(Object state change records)
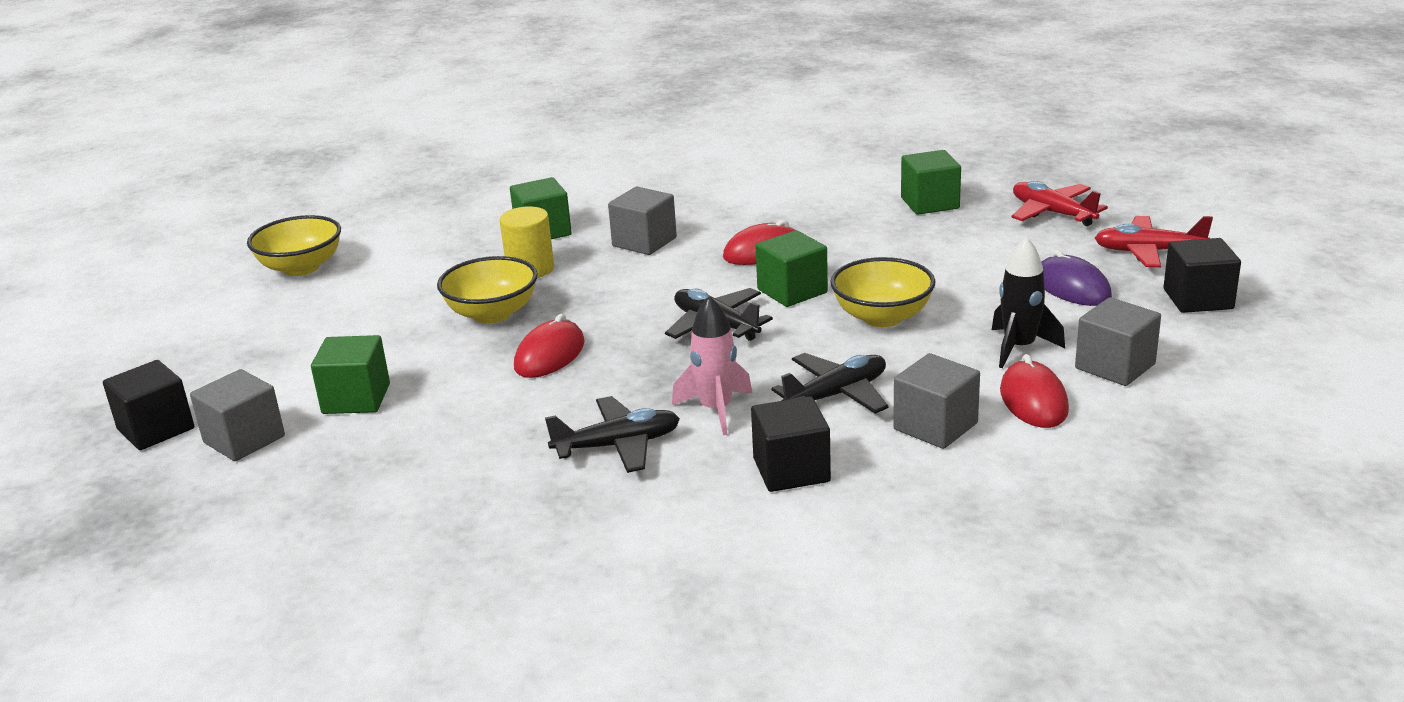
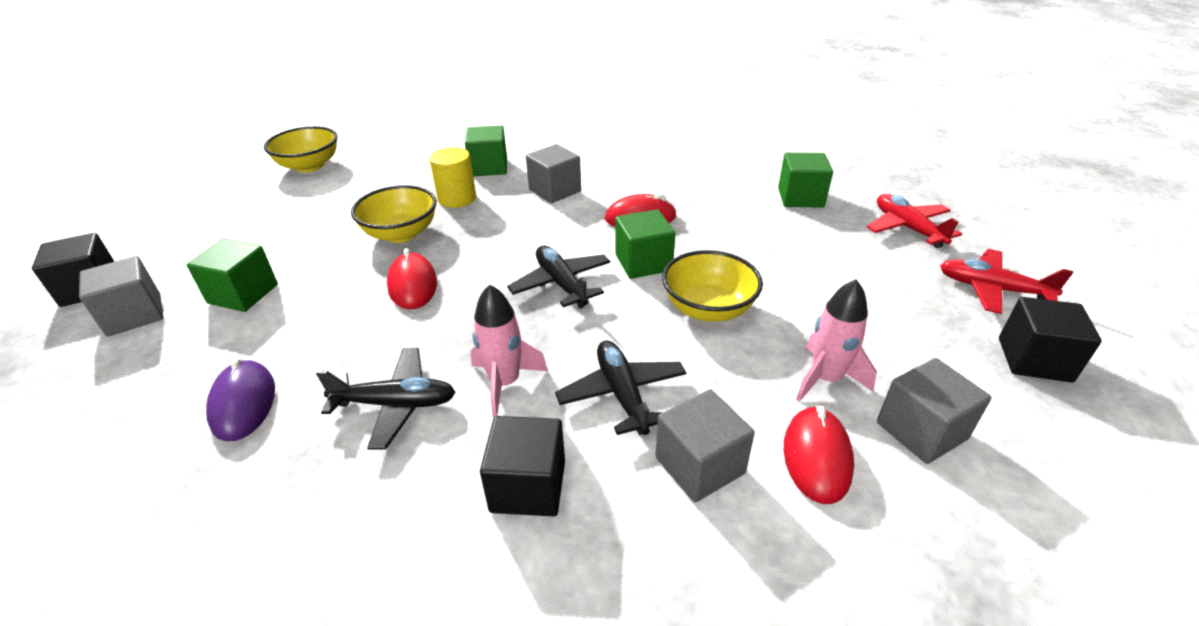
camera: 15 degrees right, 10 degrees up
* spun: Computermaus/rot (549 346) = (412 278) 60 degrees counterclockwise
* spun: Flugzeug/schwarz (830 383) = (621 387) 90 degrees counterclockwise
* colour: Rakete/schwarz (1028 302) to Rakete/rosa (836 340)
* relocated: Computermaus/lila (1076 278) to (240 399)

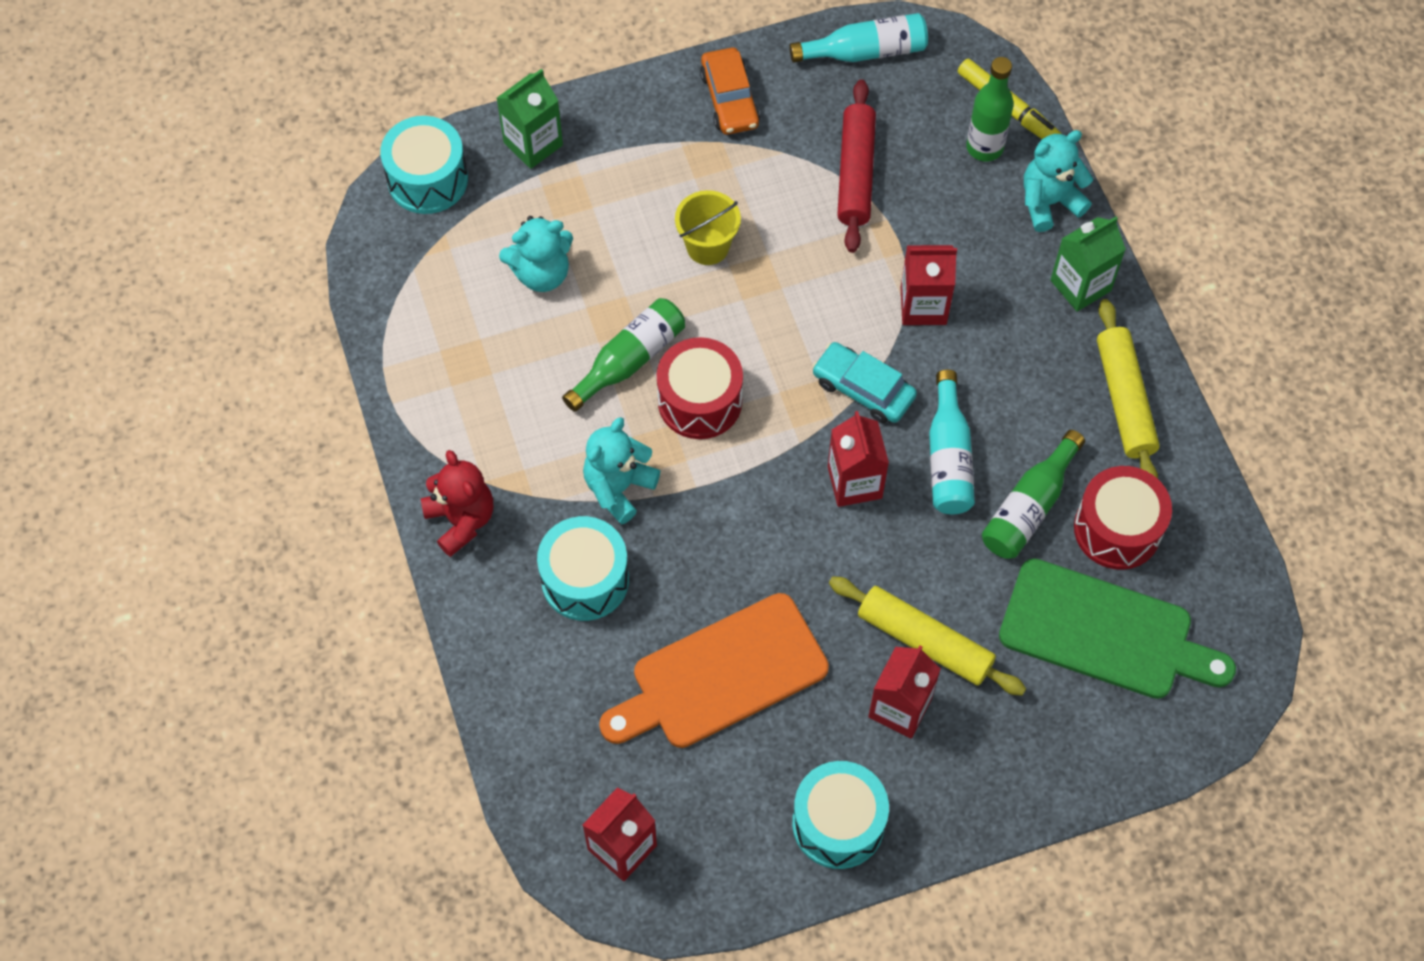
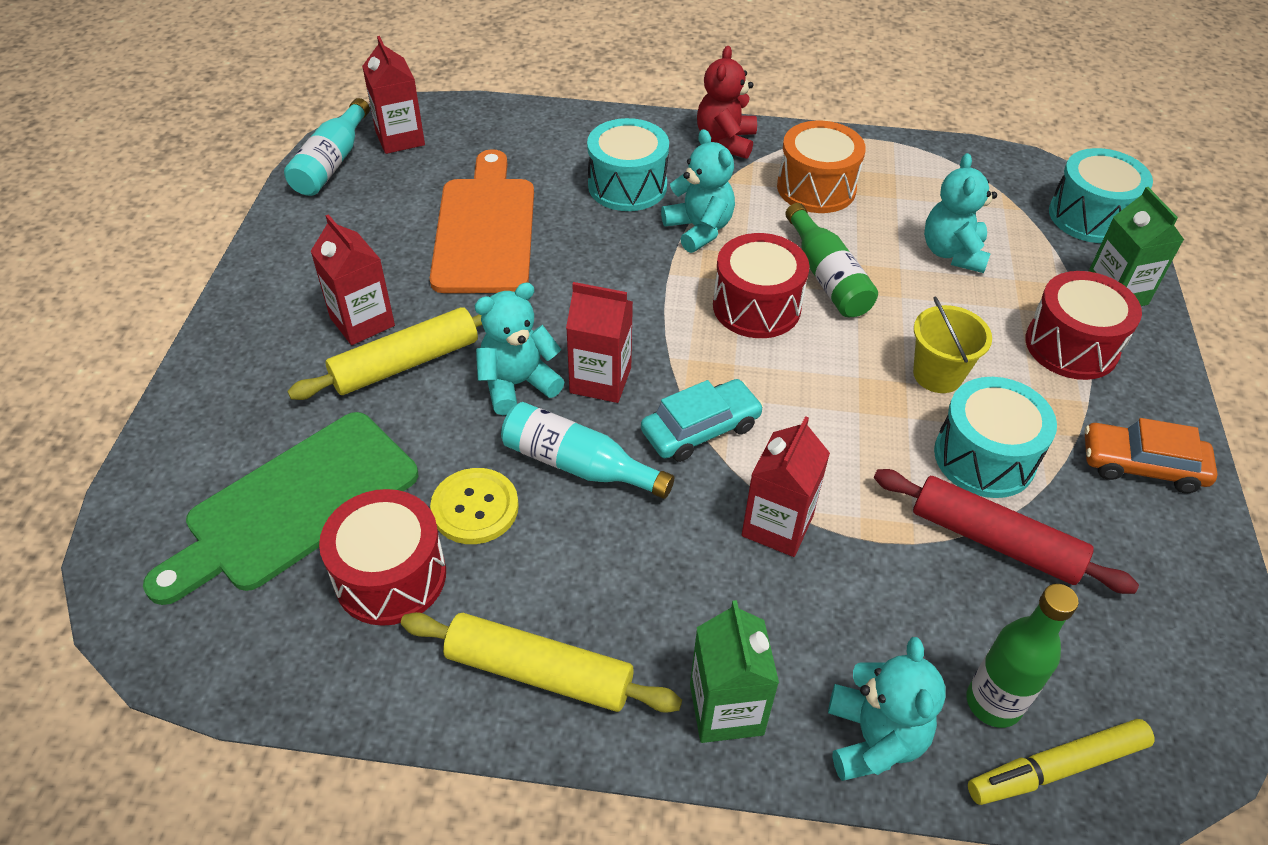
camera: 115 degrees right, 15 degrees down
* spun: Teddybär/rot (457 503) = (727 102) 105 degrees clockwise
* relocated: Flasche/türkis (858 38) to (327 147)
* relocated: Trommel/türkis (840 815) to (995 437)
* exchanged: Flasche/grün (1033 494) to Knopf/gelb (474 506)
* appeared: Teddybär/türkis (519 348)
* appeared: Trommel/orange (821 167)
* appeared: Trommel/rot (1083 325)

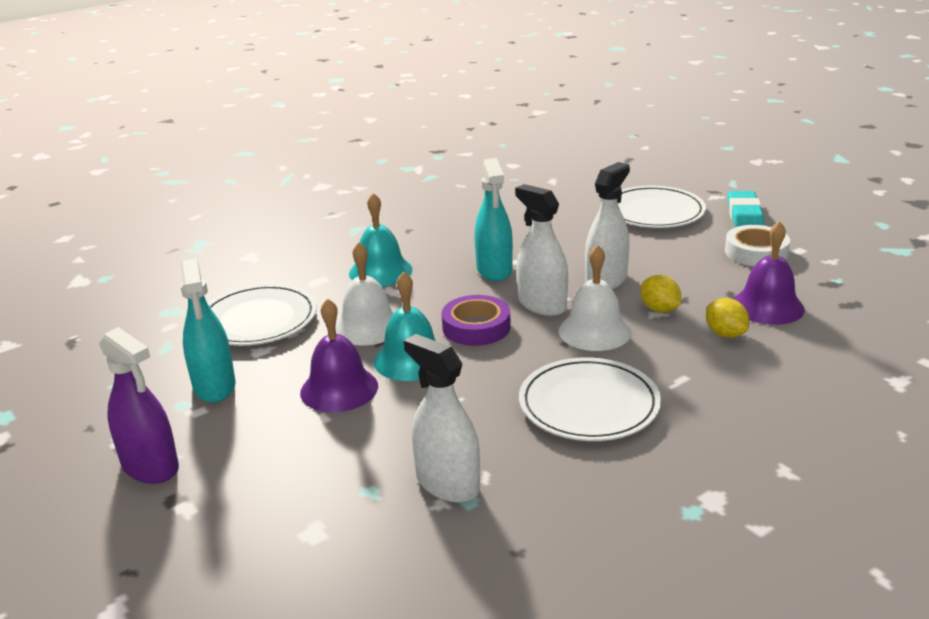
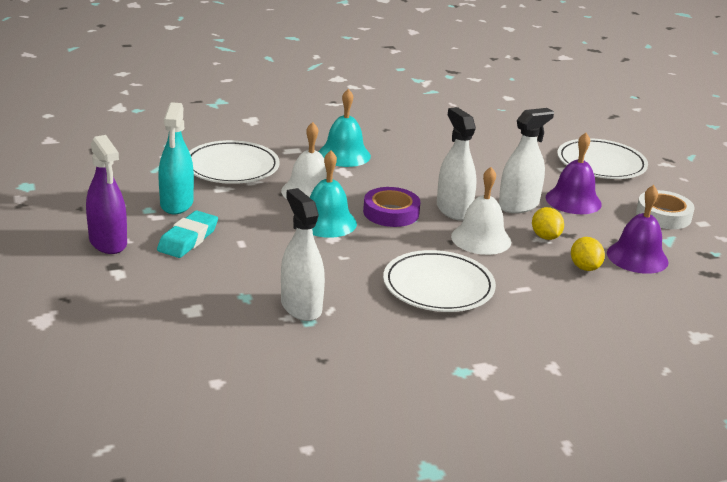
camera: 15 degrees right, 0 degrees up
* relocated: Glocke/lila (339 355) to (574 173)
* missing: Sprühflasche/türkis (494 219)
* relocated: Radiergummi/türkis (746 209) to (187 234)

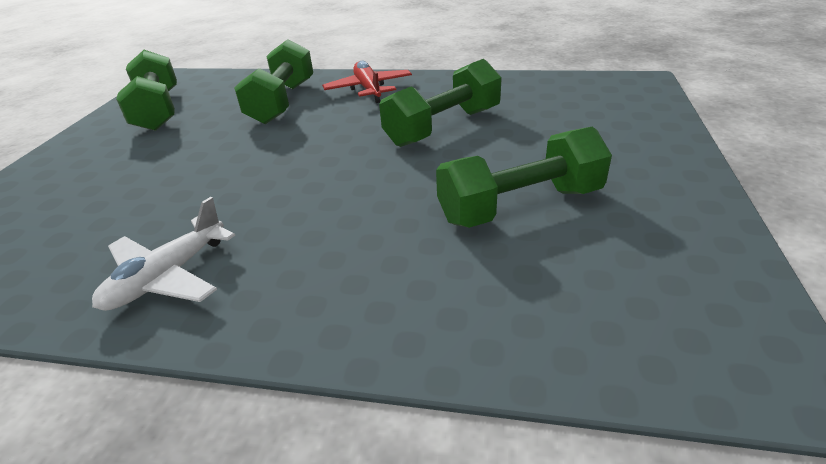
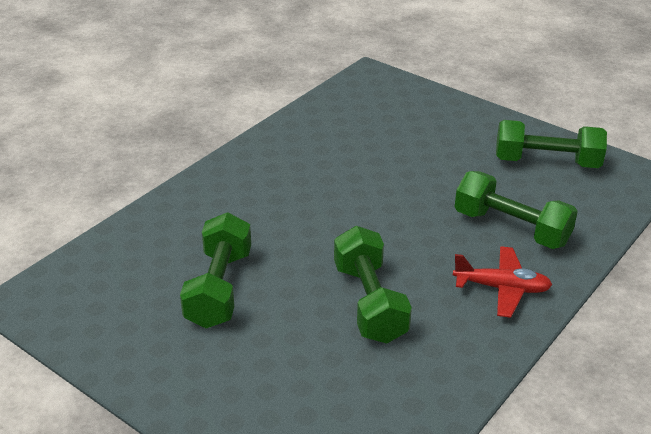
camera: 115 degrees right, 0 degrees up
* missing: Flugzeug/weiß (163 254)

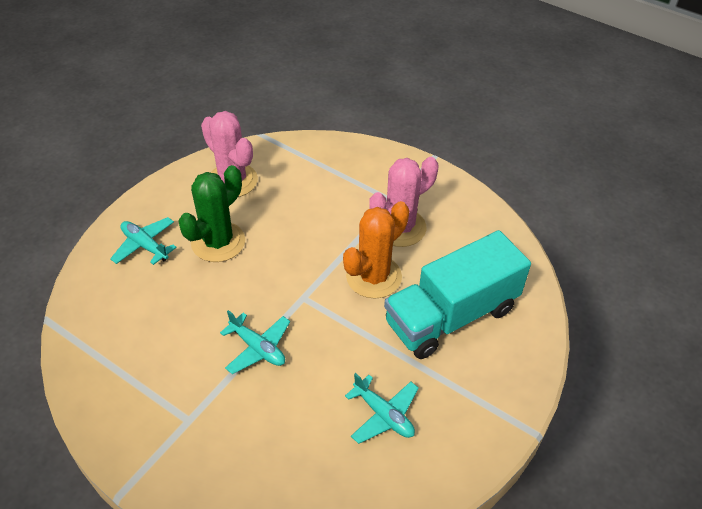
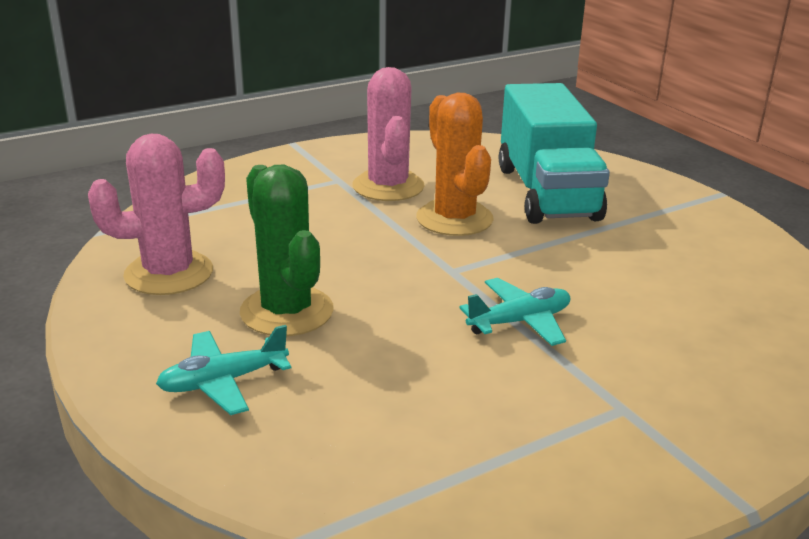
camera: 65 degrees left, 20 degrees down
* missing: Flugzeug/türkis (382 408)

Work request:
Set down the records above word for word, from the first line through the line containing "Rakete/rosa (836 340)", both included; leave out the pictures.

Written answer:
camera: 15 degrees right, 10 degrees up
* spun: Computermaus/rot (549 346) = (412 278) 60 degrees counterclockwise
* spun: Flugzeug/schwarz (830 383) = (621 387) 90 degrees counterclockwise
* colour: Rakete/schwarz (1028 302) to Rakete/rosa (836 340)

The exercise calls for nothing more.